Records from a data source:
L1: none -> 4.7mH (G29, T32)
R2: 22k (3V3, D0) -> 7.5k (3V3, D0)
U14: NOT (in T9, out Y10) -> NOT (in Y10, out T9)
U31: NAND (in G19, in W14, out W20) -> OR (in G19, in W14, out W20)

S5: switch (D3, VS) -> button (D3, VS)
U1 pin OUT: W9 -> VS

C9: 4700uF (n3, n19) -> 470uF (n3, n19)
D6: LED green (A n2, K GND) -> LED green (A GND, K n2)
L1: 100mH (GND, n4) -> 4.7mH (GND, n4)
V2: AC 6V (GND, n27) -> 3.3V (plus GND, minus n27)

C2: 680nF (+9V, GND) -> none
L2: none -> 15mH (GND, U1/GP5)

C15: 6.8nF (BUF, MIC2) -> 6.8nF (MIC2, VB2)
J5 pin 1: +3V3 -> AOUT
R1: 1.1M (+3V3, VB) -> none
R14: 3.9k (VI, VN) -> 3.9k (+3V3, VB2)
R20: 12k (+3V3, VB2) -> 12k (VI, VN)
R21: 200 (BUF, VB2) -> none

_Required work_.
In the data above, how many lines hold the word "none"? Give only the number.

_Result of this exercise_.
5